*Records from a data collection*.
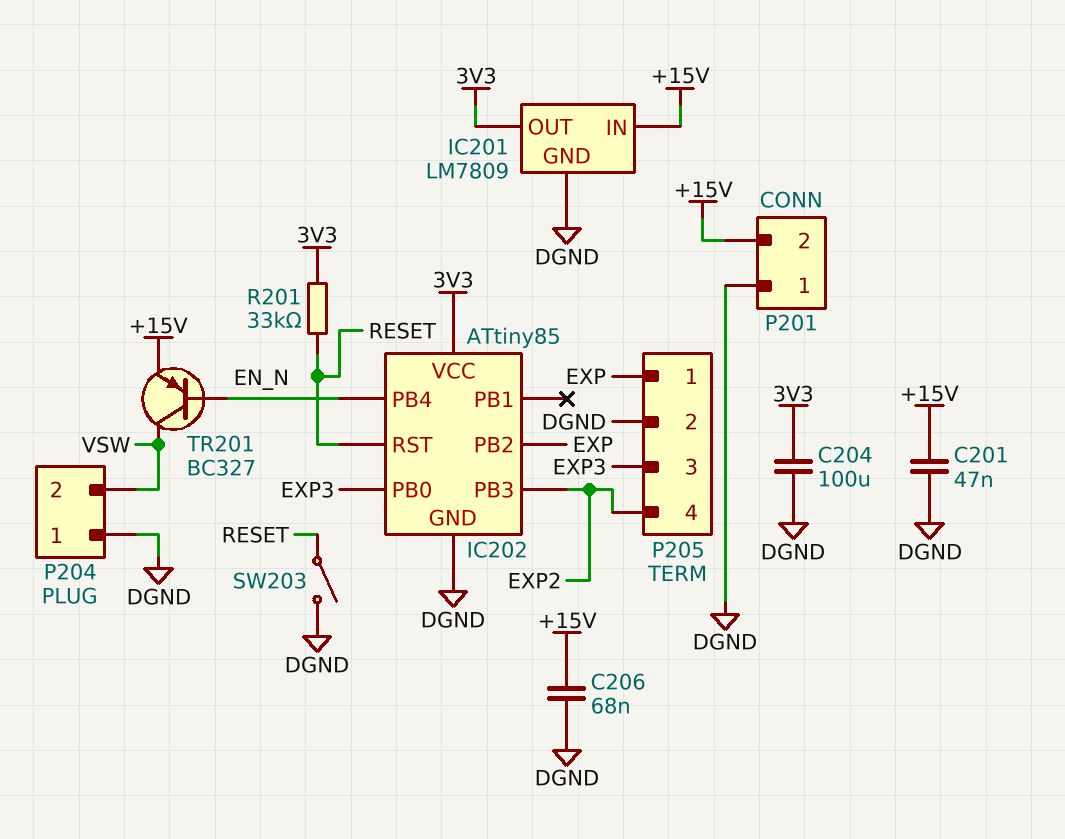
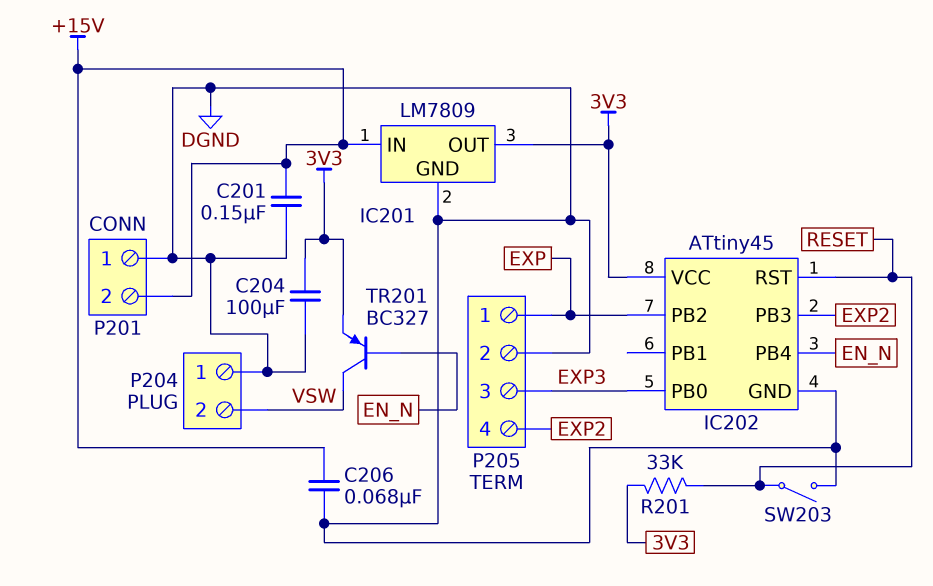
C201: 47nF (+15V, DGND) -> 150nF (+15V, DGND)
IC202: ATtiny85 -> ATtiny45
TR201: PNP BC327 (B EN_N, C VSW, E +15V) -> PNP BC327 (B EN_N, C VSW, E 3V3)

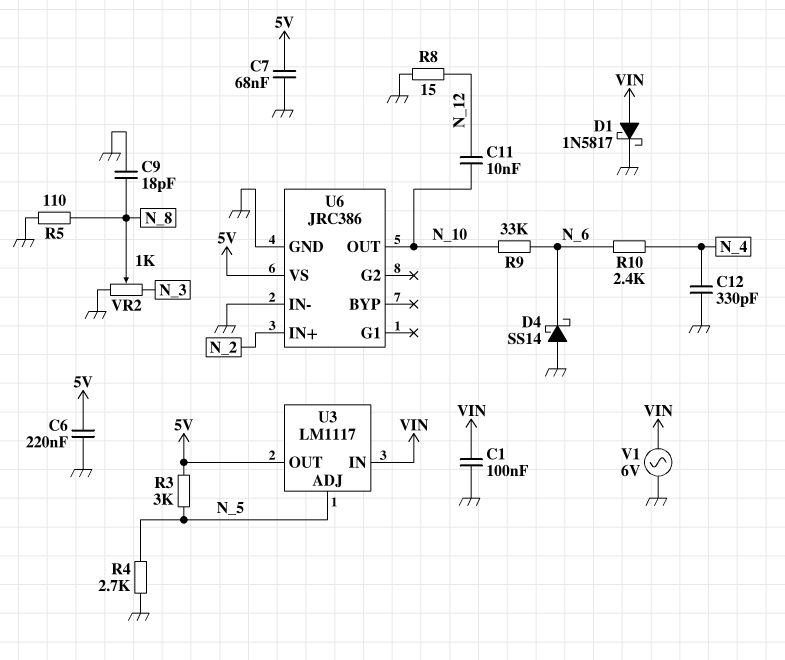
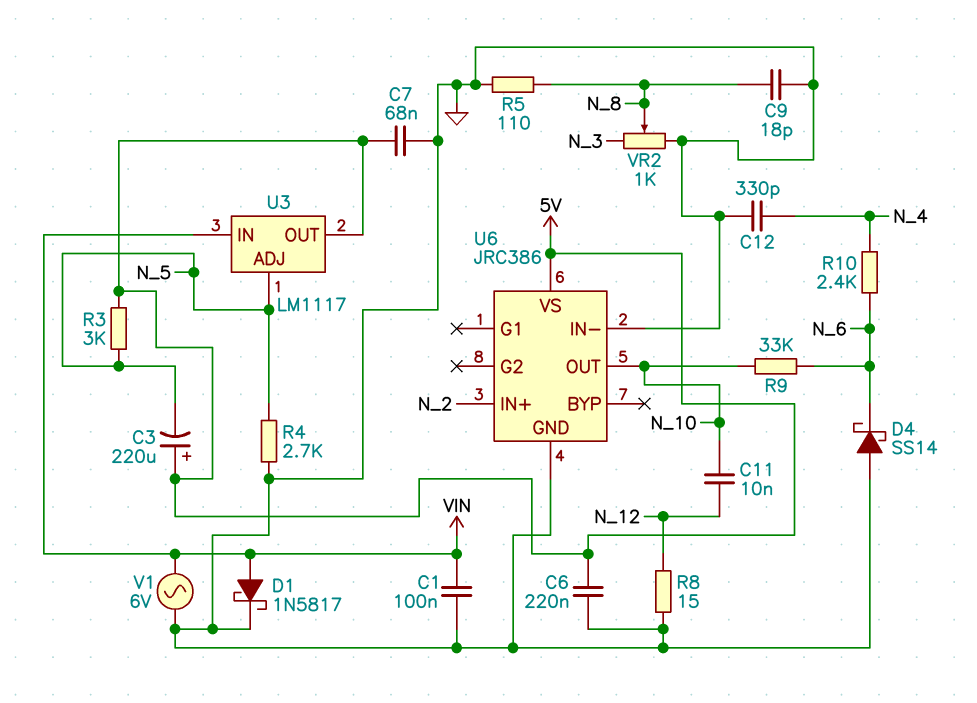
C3: none -> 220uF (plus 5V, minus N_5)

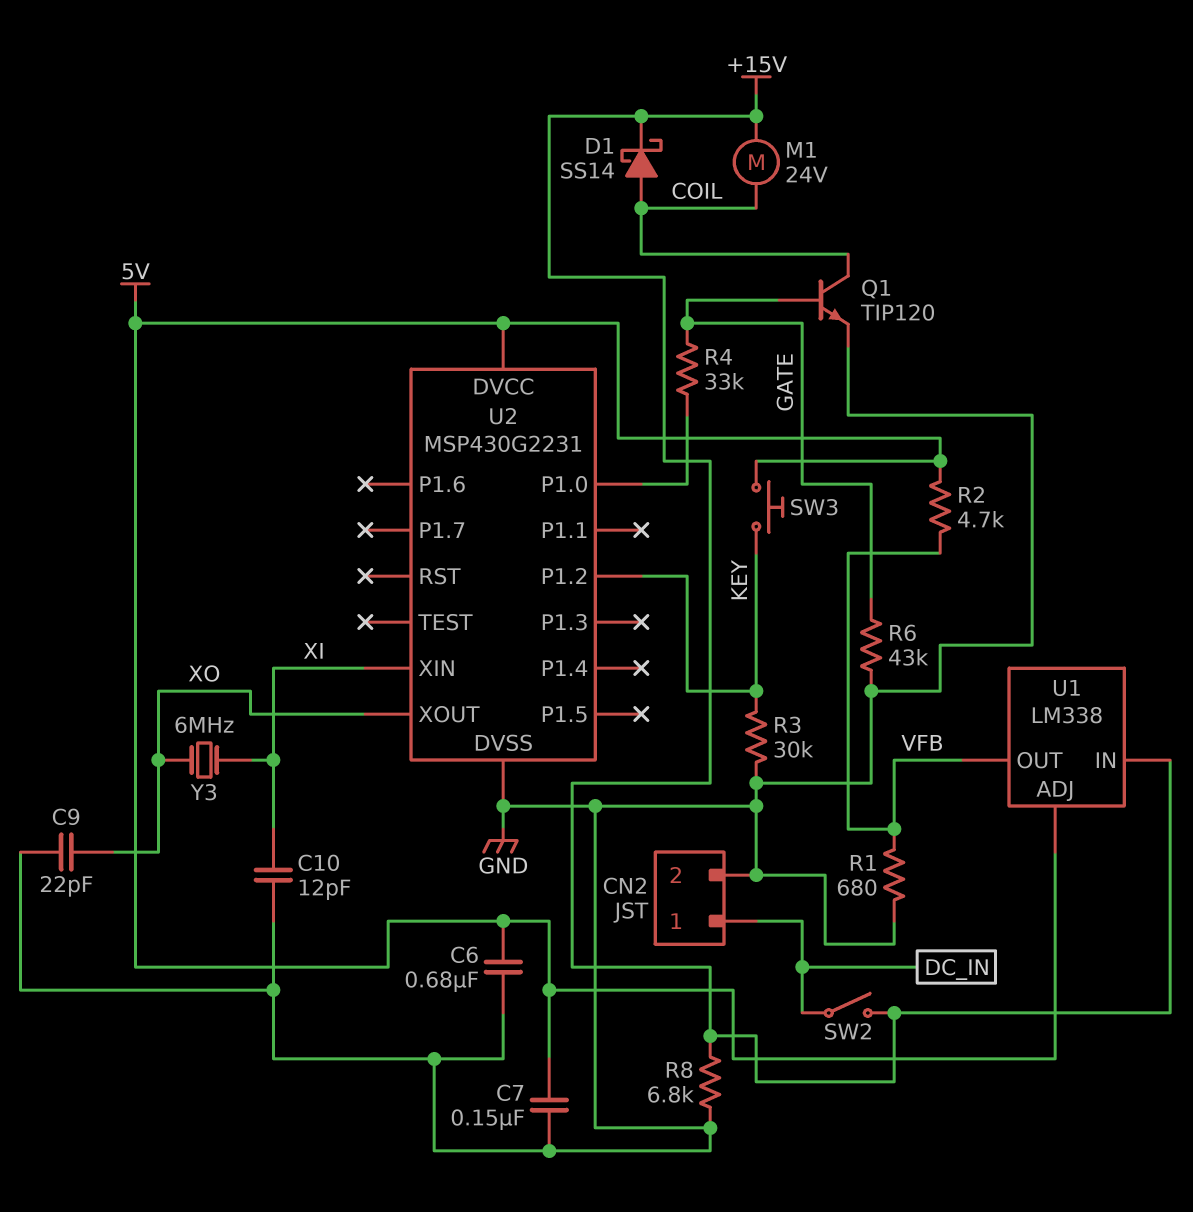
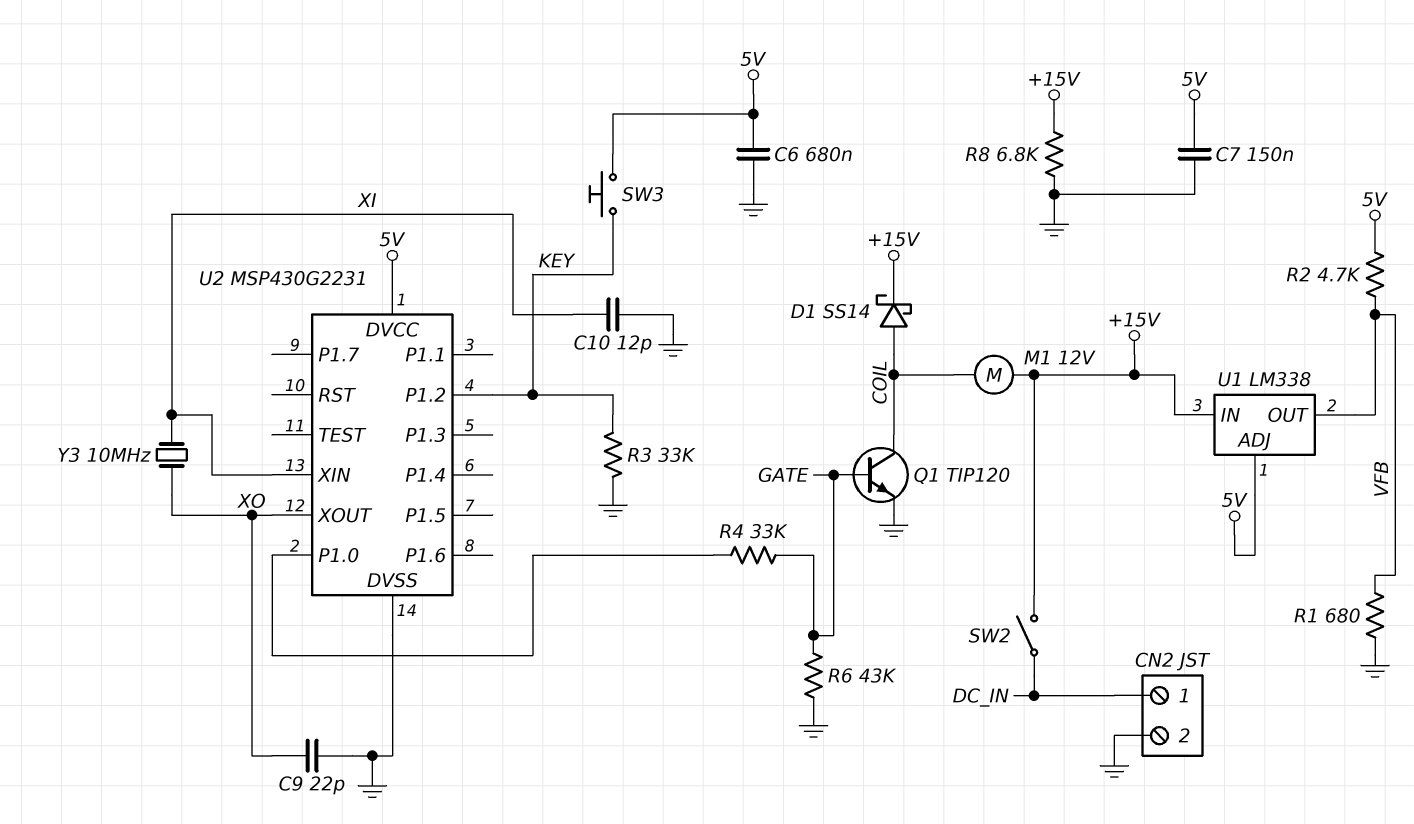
M1: motor 24V (+15V, COIL) -> motor 12V (+15V, COIL)
R3: 30k (GND, KEY) -> 33k (GND, KEY)
Y3: 6MHz (XI, XO) -> 10MHz (XI, XO)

*INSTRUCTIONS TO FOLLOW*.
Give every entry above again, exactly, and keep all pictures out of it.

*EXPECTED ANSWER*.
C201: 47nF (+15V, DGND) -> 150nF (+15V, DGND)
IC202: ATtiny85 -> ATtiny45
TR201: PNP BC327 (B EN_N, C VSW, E +15V) -> PNP BC327 (B EN_N, C VSW, E 3V3)

C3: none -> 220uF (plus 5V, minus N_5)

M1: motor 24V (+15V, COIL) -> motor 12V (+15V, COIL)
R3: 30k (GND, KEY) -> 33k (GND, KEY)
Y3: 6MHz (XI, XO) -> 10MHz (XI, XO)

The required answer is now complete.